Dataset content:
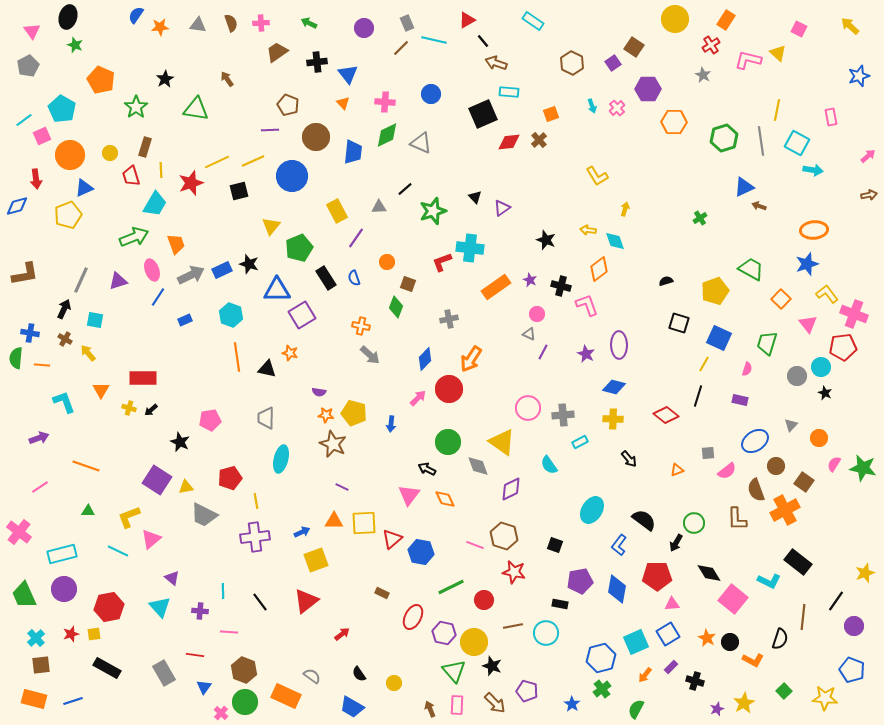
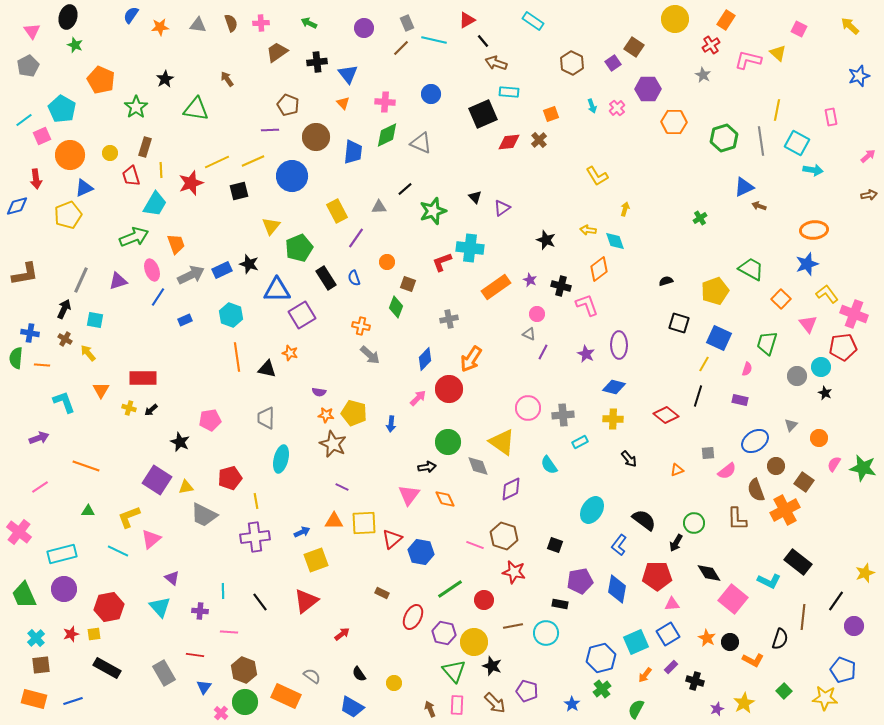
blue semicircle at (136, 15): moved 5 px left
black arrow at (427, 469): moved 2 px up; rotated 144 degrees clockwise
green line at (451, 587): moved 1 px left, 2 px down; rotated 8 degrees counterclockwise
blue pentagon at (852, 670): moved 9 px left
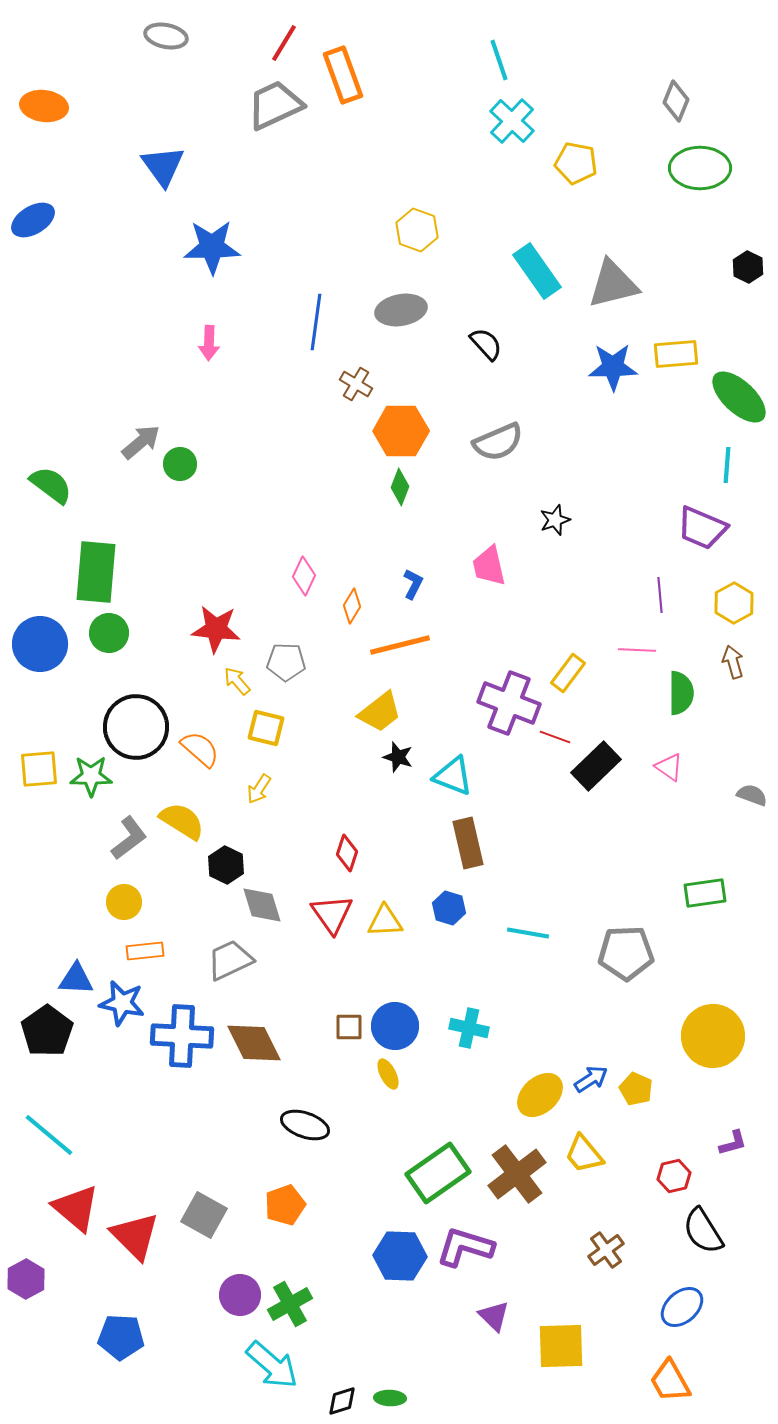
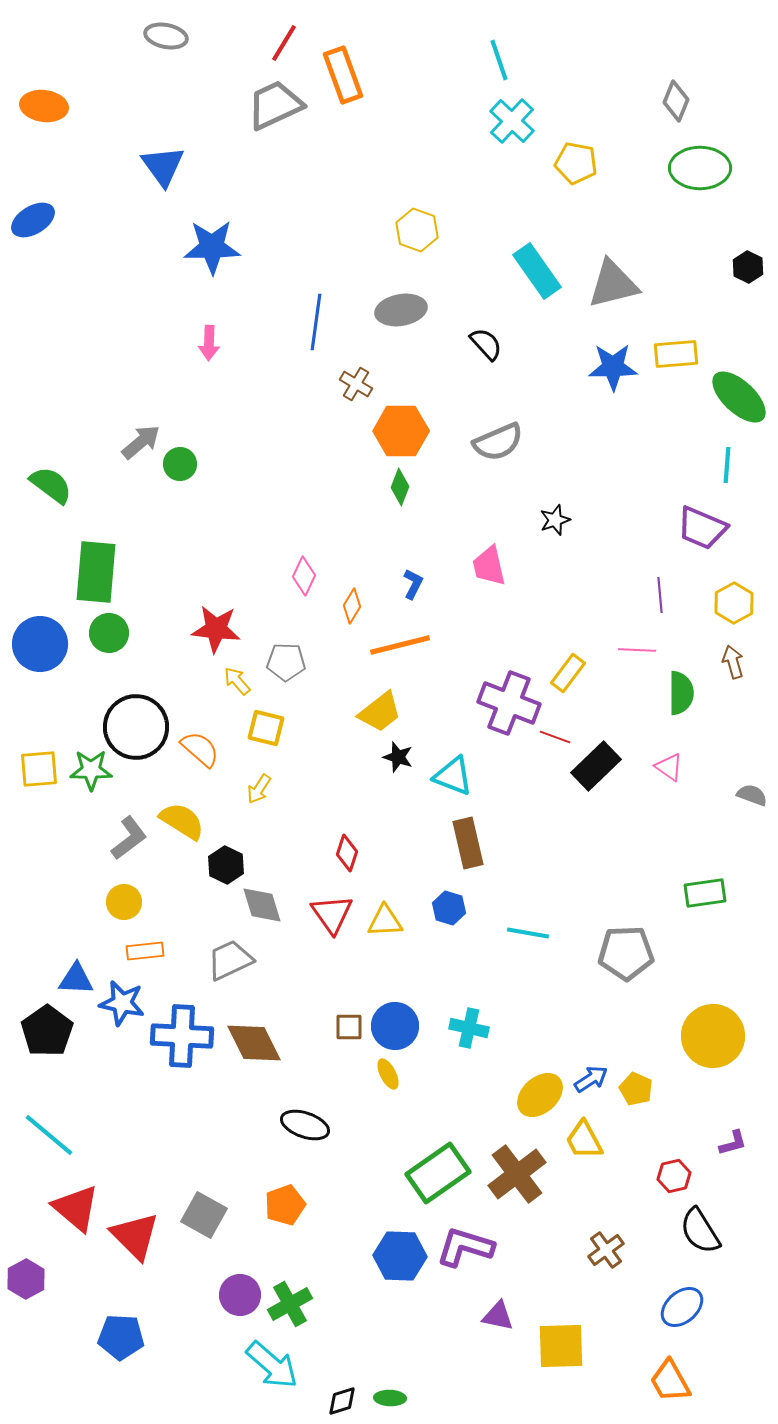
green star at (91, 776): moved 6 px up
yellow trapezoid at (584, 1154): moved 14 px up; rotated 12 degrees clockwise
black semicircle at (703, 1231): moved 3 px left
purple triangle at (494, 1316): moved 4 px right; rotated 32 degrees counterclockwise
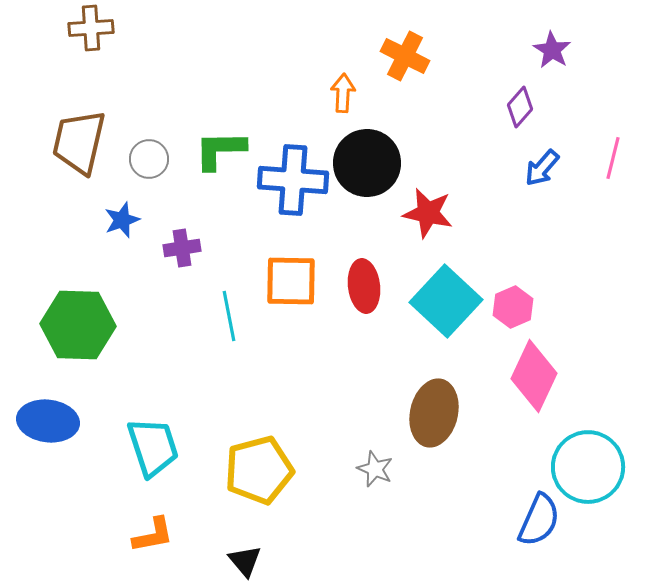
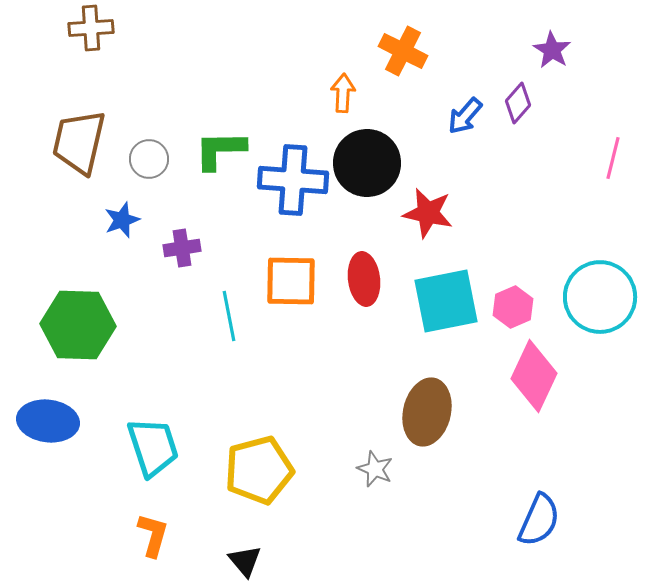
orange cross: moved 2 px left, 5 px up
purple diamond: moved 2 px left, 4 px up
blue arrow: moved 77 px left, 52 px up
red ellipse: moved 7 px up
cyan square: rotated 36 degrees clockwise
brown ellipse: moved 7 px left, 1 px up
cyan circle: moved 12 px right, 170 px up
orange L-shape: rotated 63 degrees counterclockwise
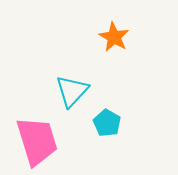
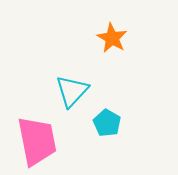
orange star: moved 2 px left, 1 px down
pink trapezoid: rotated 6 degrees clockwise
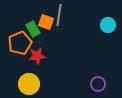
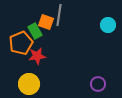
green rectangle: moved 2 px right, 2 px down
orange pentagon: moved 1 px right
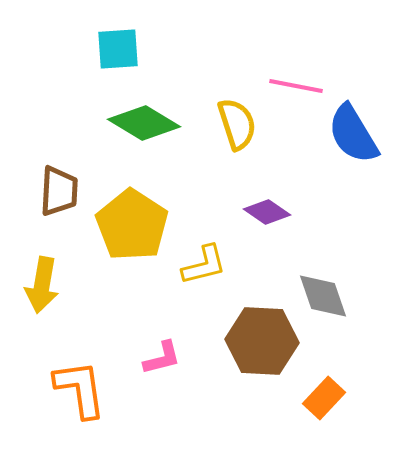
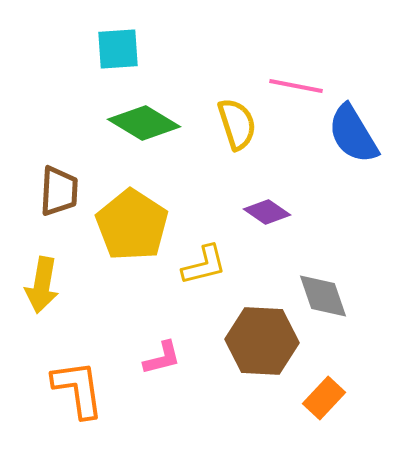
orange L-shape: moved 2 px left
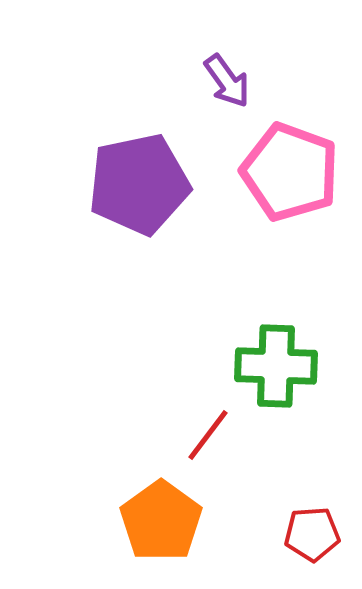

What is expected:
Report, from the entries above, each line where "cyan" is found.

Solved problem:
cyan square: rotated 36 degrees clockwise
cyan circle: moved 12 px right, 170 px up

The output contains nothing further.